Prompt.
Repeat, word for word, every line from the line holding "tan plate H9 level 2 -> tan plate B7 level 2" through the final line of the entries below. Skip all pictures.

Excerpted records.
◆ ◆ ◆ ◆ ◆ ◆ ◆

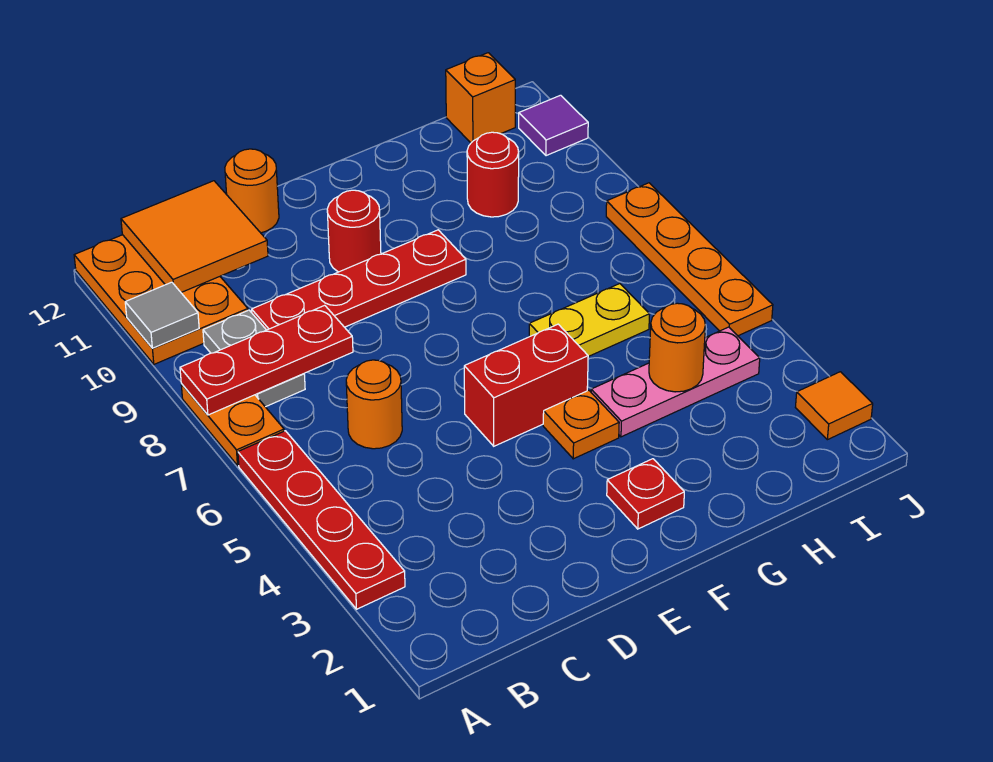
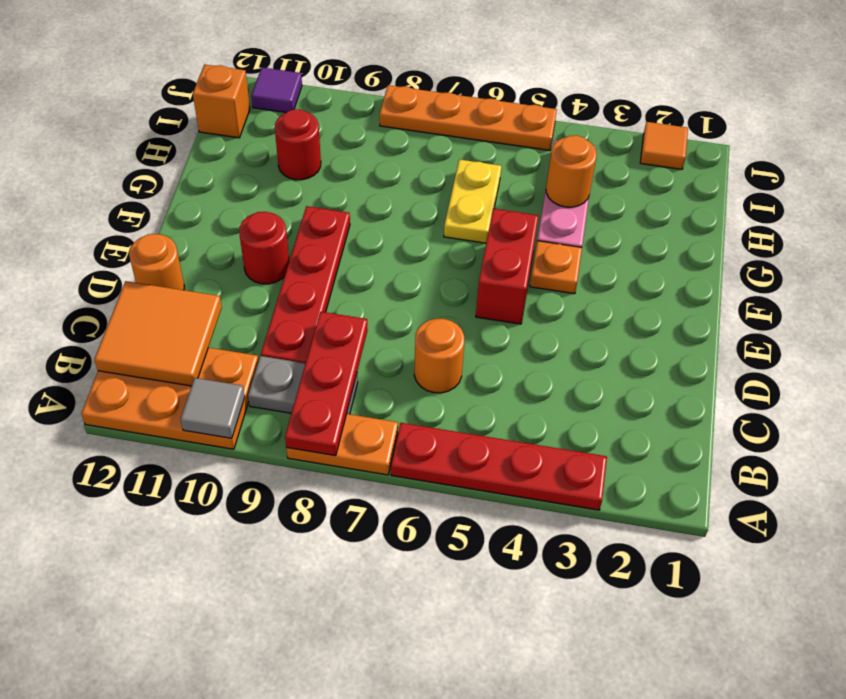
red plate F2 level 1 -> none

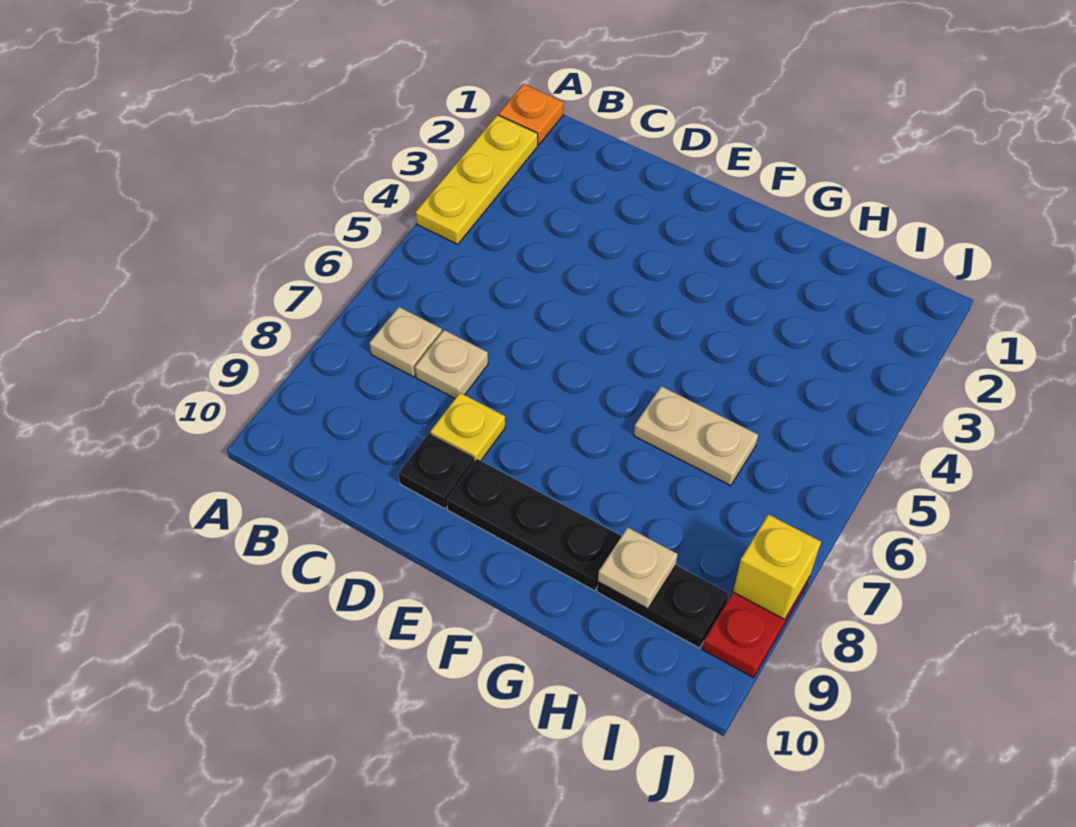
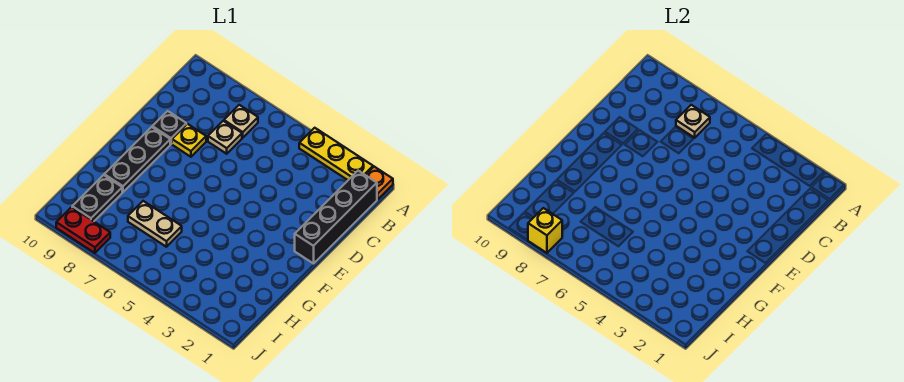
none -> black brick B1:E1 level 1
tan plate G6:H6 level 1 -> tan plate H6:H7 level 1
tan plate H9 level 2 -> tan plate B7 level 2

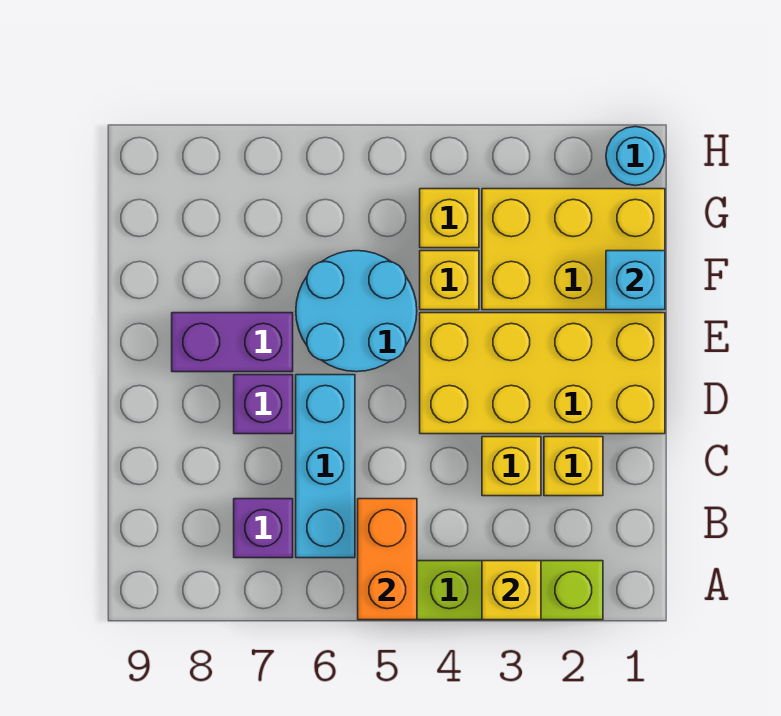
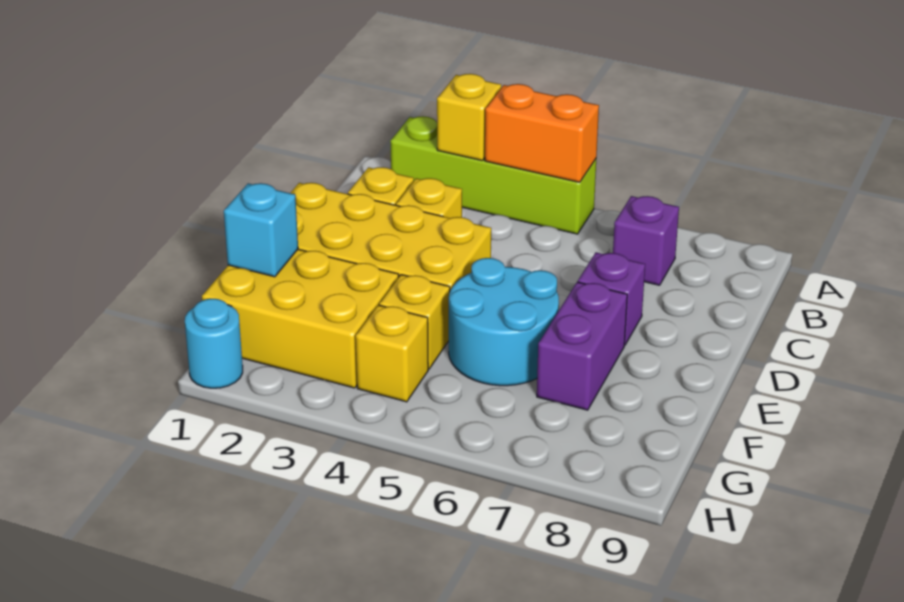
orange brick A5:B5 level 2 -> orange brick A4:A5 level 2
cyan brick B6:D6 level 1 -> none
purple brick E7:E8 level 1 -> purple brick E7:F7 level 1

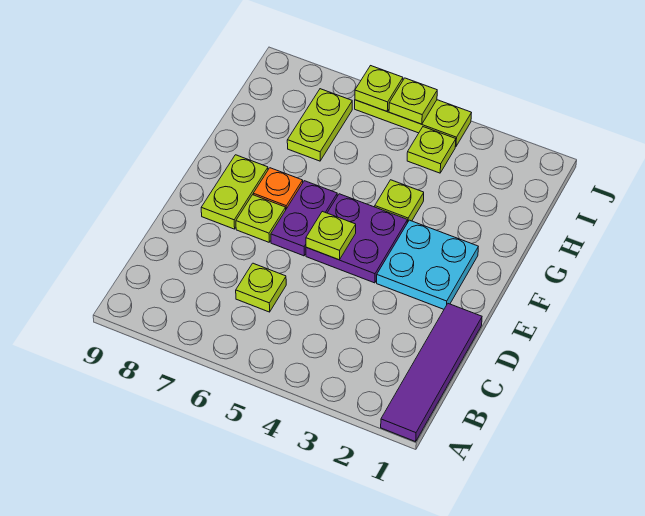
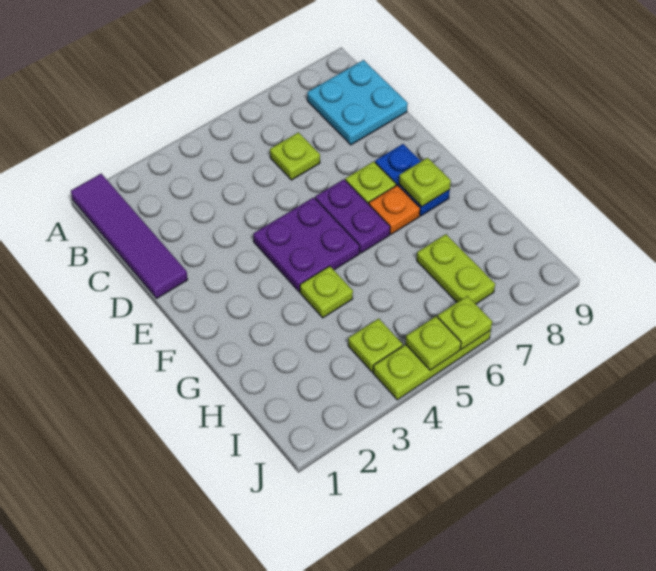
cyan plate E2:F3 level 1 -> cyan plate B8:C9 level 1
lime plate E5 level 2 -> lime plate F8 level 2
lime plate E8:F8 level 1 -> blue plate E8:F8 level 1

◆ ◆ ◆ ◆ ◆ ◆ ◆

Solution for this exercise.
tan plate H9 level 2 -> tan plate B7 level 2

orange brick A5:B5 level 2 -> orange brick A4:A5 level 2
cyan brick B6:D6 level 1 -> none
purple brick E7:E8 level 1 -> purple brick E7:F7 level 1

cyan plate E2:F3 level 1 -> cyan plate B8:C9 level 1
lime plate E5 level 2 -> lime plate F8 level 2
lime plate E8:F8 level 1 -> blue plate E8:F8 level 1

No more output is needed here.